━━ Data

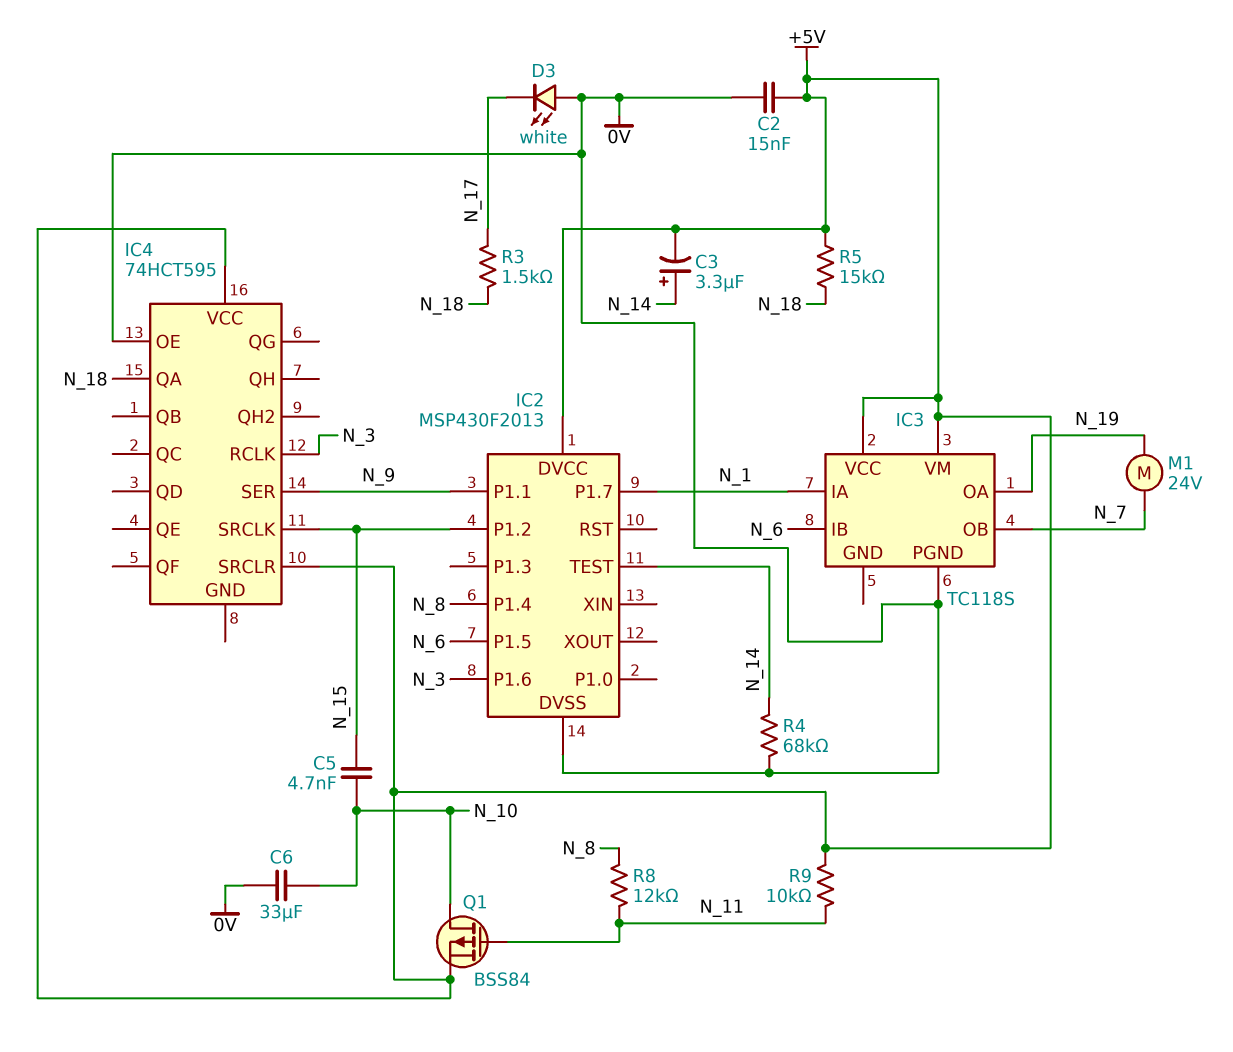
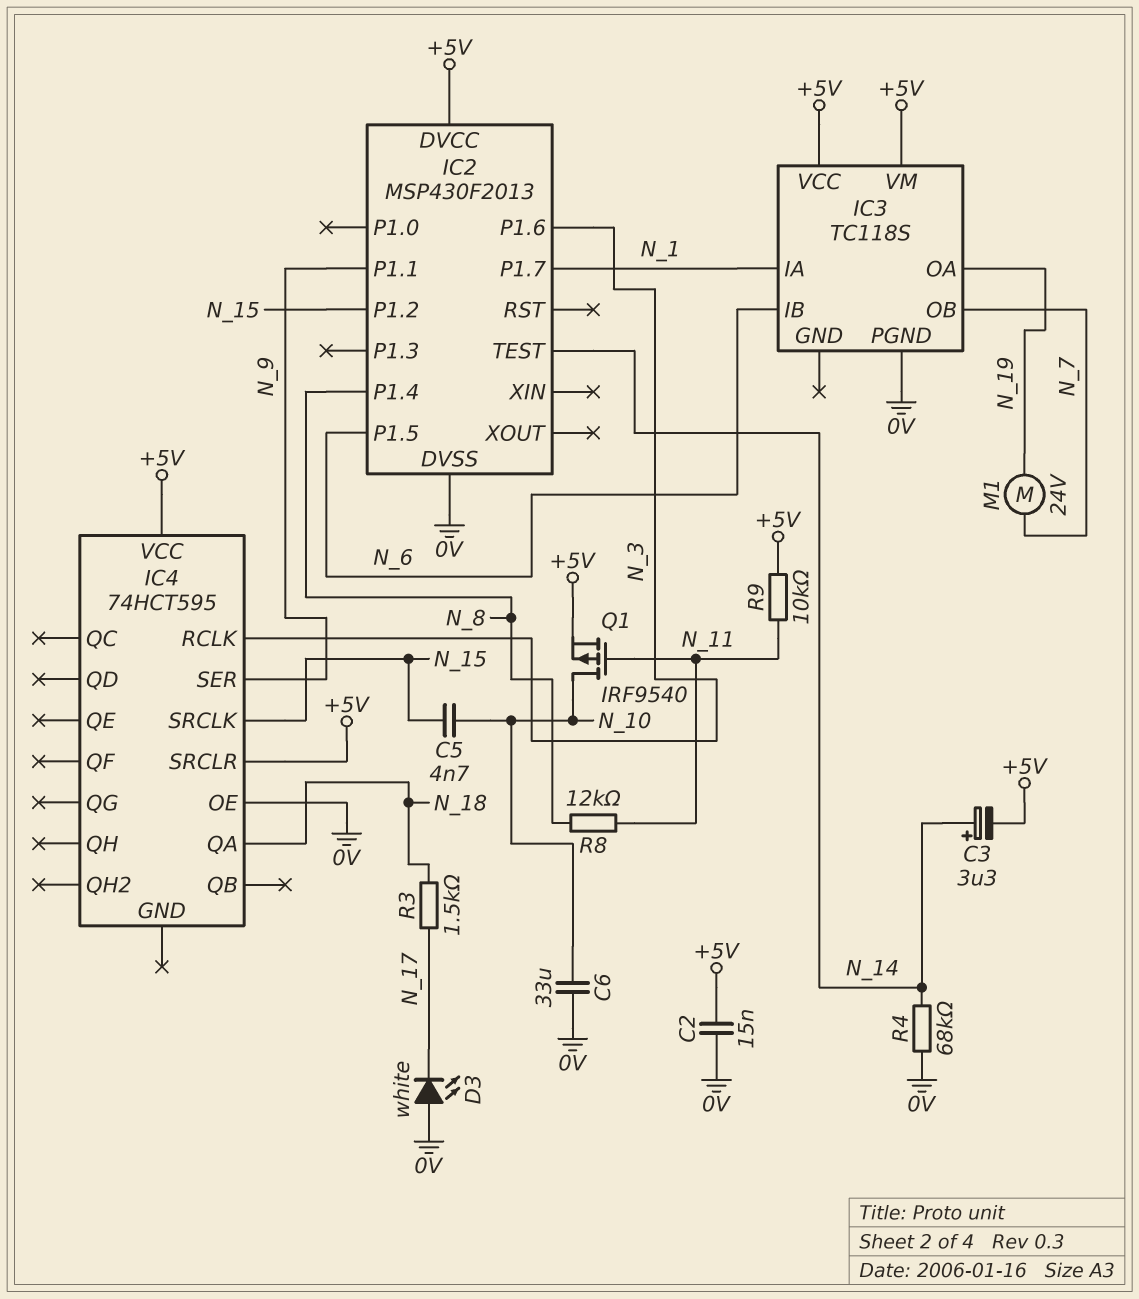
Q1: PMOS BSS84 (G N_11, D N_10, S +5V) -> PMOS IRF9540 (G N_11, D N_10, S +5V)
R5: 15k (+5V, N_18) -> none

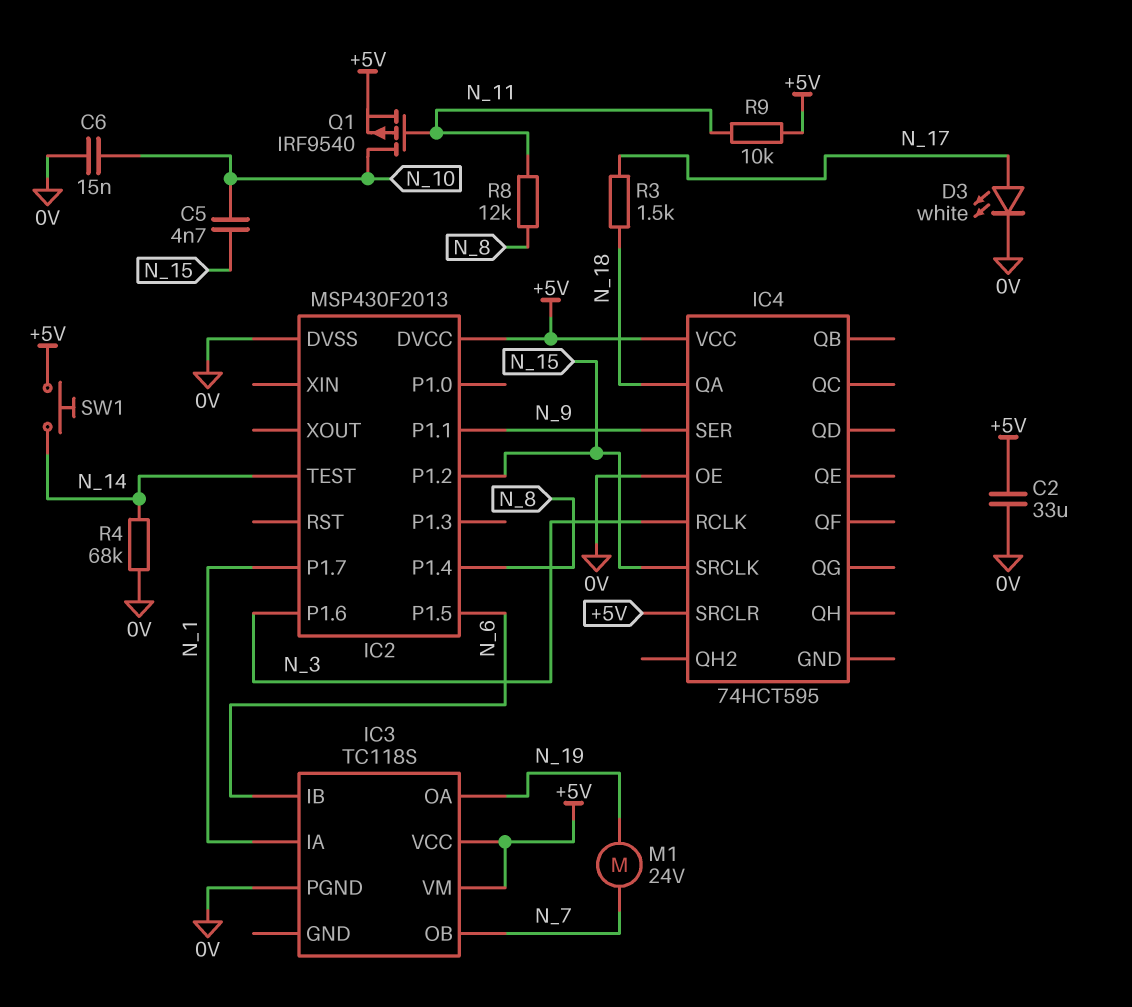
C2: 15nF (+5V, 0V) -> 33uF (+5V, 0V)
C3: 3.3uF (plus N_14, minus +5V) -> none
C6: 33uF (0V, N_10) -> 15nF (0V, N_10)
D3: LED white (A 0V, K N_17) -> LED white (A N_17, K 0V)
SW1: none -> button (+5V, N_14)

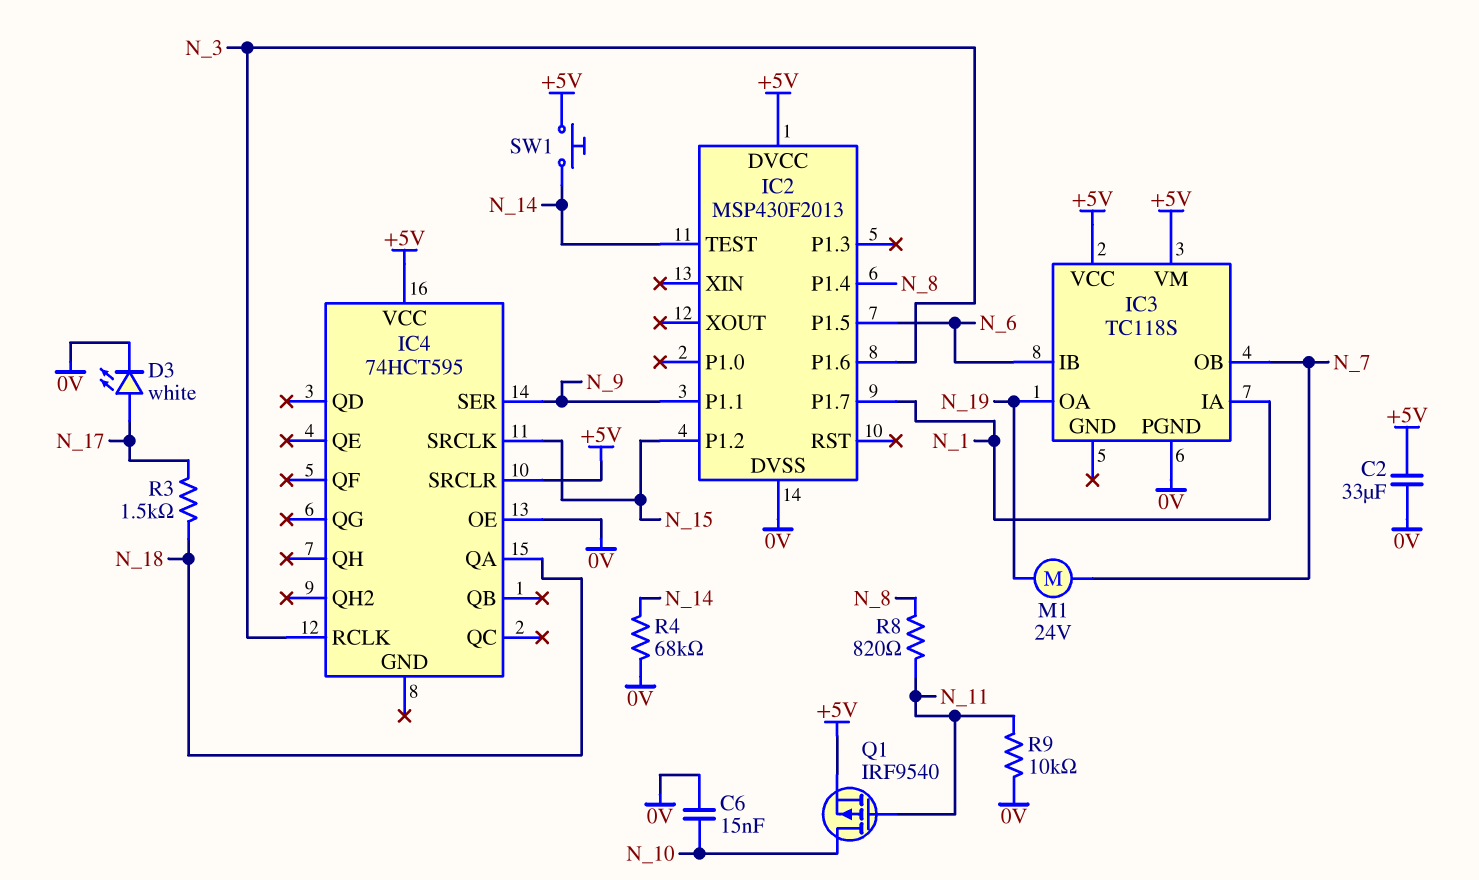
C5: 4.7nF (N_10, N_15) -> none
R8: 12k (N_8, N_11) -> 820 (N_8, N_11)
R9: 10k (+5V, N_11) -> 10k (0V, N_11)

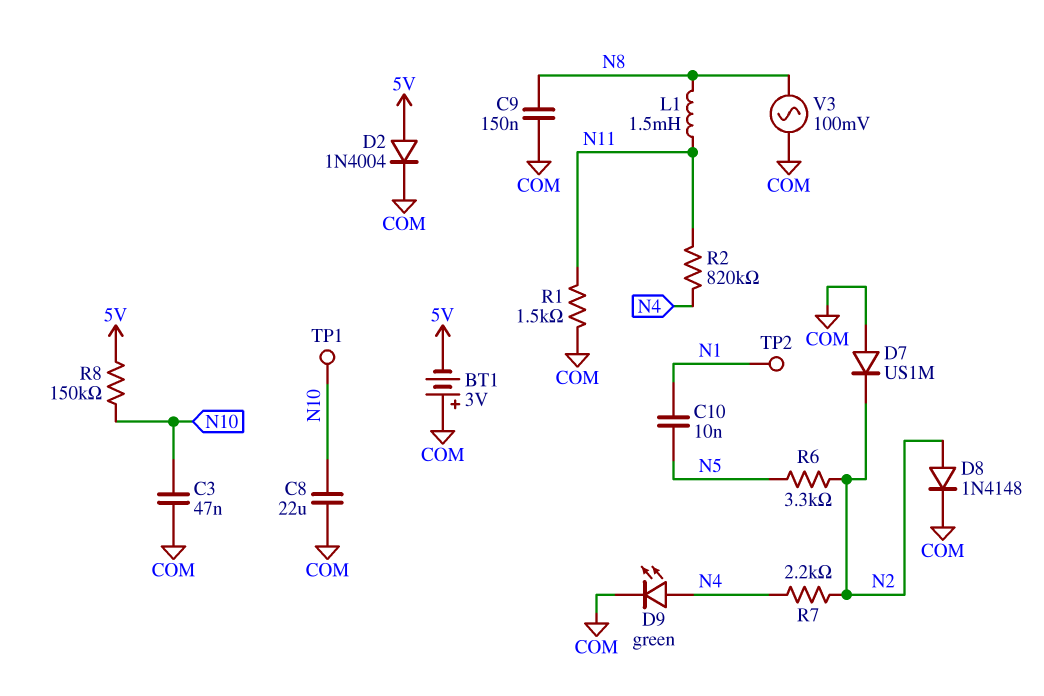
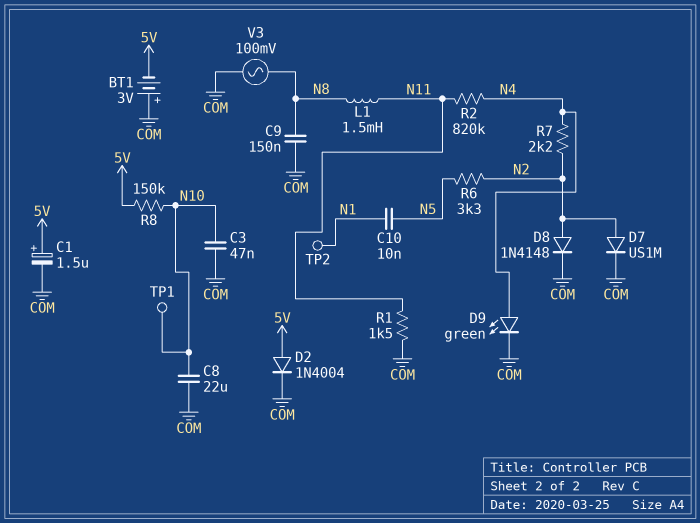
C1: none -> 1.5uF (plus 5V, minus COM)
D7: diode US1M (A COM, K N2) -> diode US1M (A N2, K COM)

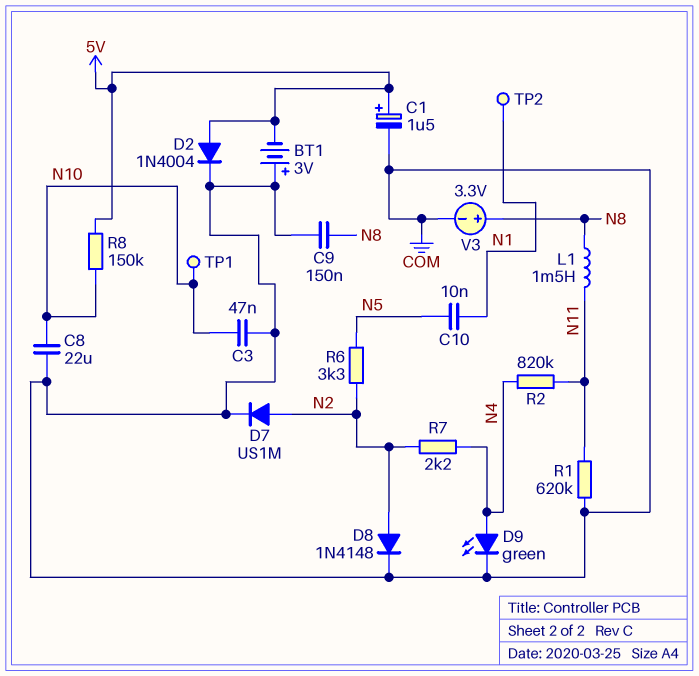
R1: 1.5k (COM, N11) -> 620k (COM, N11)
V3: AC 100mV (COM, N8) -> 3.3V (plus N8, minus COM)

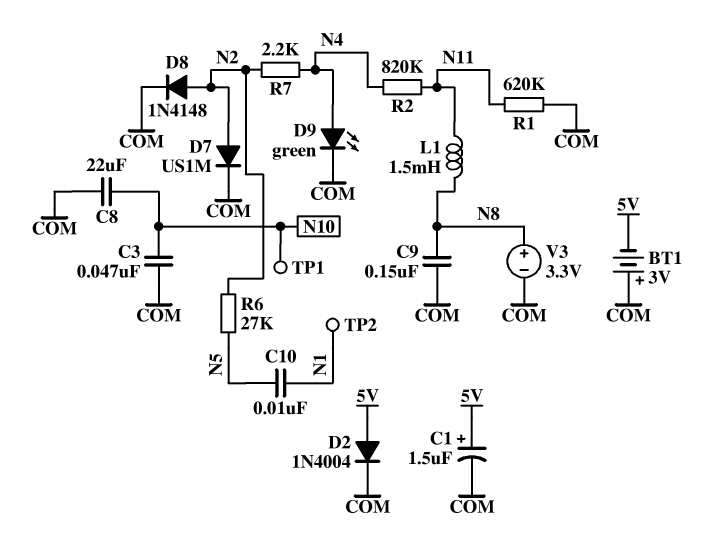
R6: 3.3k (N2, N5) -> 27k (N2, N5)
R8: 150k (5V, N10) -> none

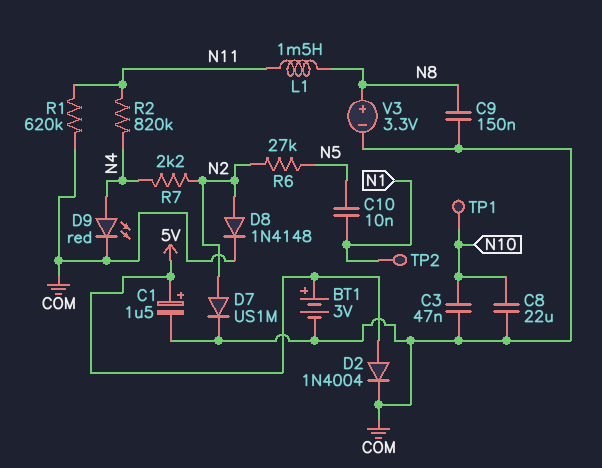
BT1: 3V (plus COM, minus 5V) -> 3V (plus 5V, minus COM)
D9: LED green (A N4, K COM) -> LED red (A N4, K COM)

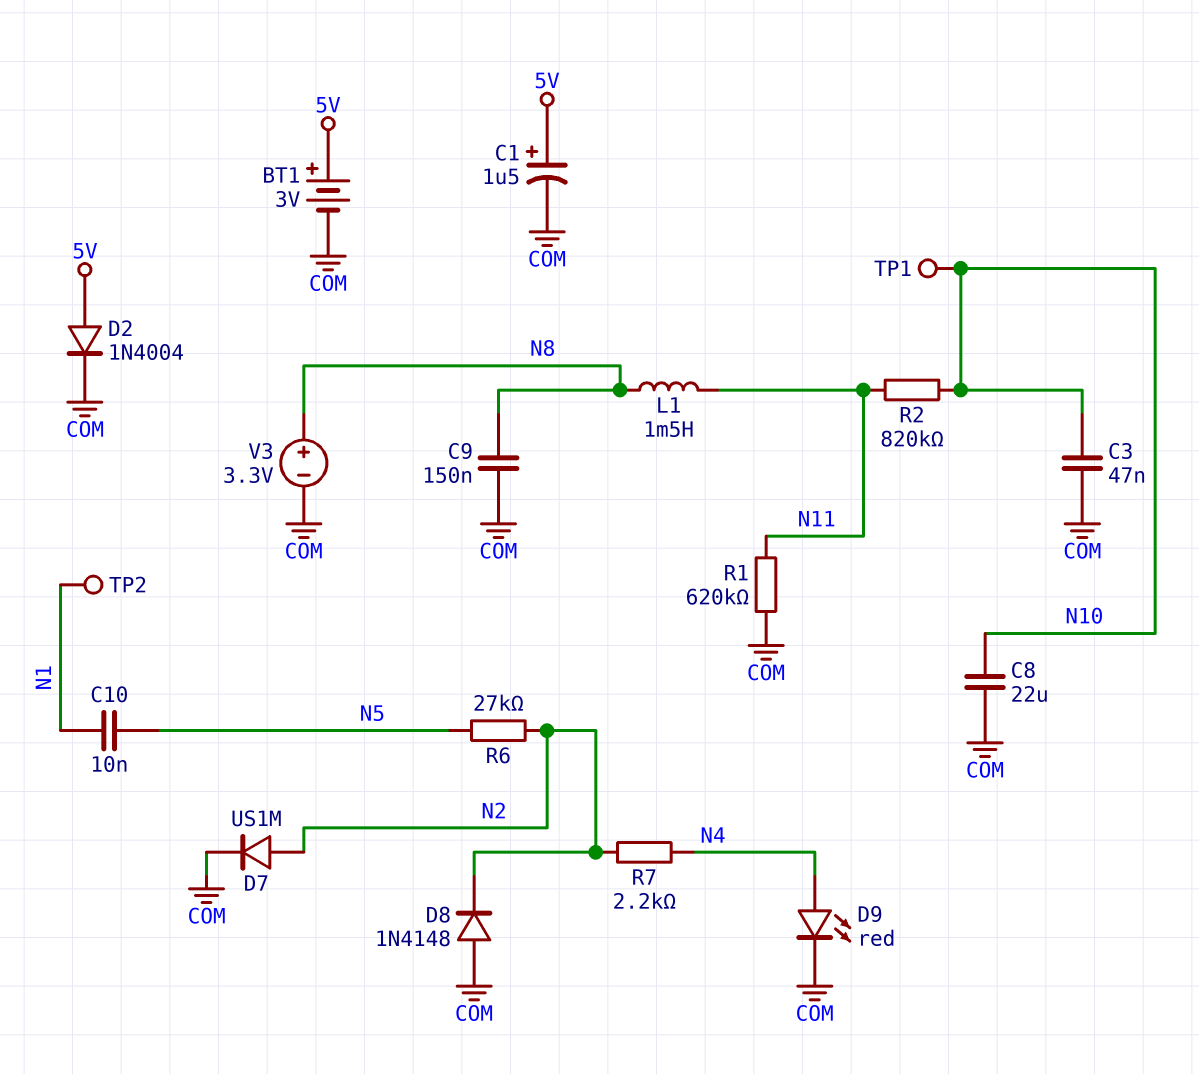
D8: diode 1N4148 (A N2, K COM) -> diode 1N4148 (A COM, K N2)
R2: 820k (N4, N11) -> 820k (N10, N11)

━━━━

**What you need to do:** Reproduce the data verbatim and omit each image.

**Result below:**
Q1: PMOS BSS84 (G N_11, D N_10, S +5V) -> PMOS IRF9540 (G N_11, D N_10, S +5V)
R5: 15k (+5V, N_18) -> none

C2: 15nF (+5V, 0V) -> 33uF (+5V, 0V)
C3: 3.3uF (plus N_14, minus +5V) -> none
C6: 33uF (0V, N_10) -> 15nF (0V, N_10)
D3: LED white (A 0V, K N_17) -> LED white (A N_17, K 0V)
SW1: none -> button (+5V, N_14)

C5: 4.7nF (N_10, N_15) -> none
R8: 12k (N_8, N_11) -> 820 (N_8, N_11)
R9: 10k (+5V, N_11) -> 10k (0V, N_11)

C1: none -> 1.5uF (plus 5V, minus COM)
D7: diode US1M (A COM, K N2) -> diode US1M (A N2, K COM)

R1: 1.5k (COM, N11) -> 620k (COM, N11)
V3: AC 100mV (COM, N8) -> 3.3V (plus N8, minus COM)

R6: 3.3k (N2, N5) -> 27k (N2, N5)
R8: 150k (5V, N10) -> none

BT1: 3V (plus COM, minus 5V) -> 3V (plus 5V, minus COM)
D9: LED green (A N4, K COM) -> LED red (A N4, K COM)

D8: diode 1N4148 (A N2, K COM) -> diode 1N4148 (A COM, K N2)
R2: 820k (N4, N11) -> 820k (N10, N11)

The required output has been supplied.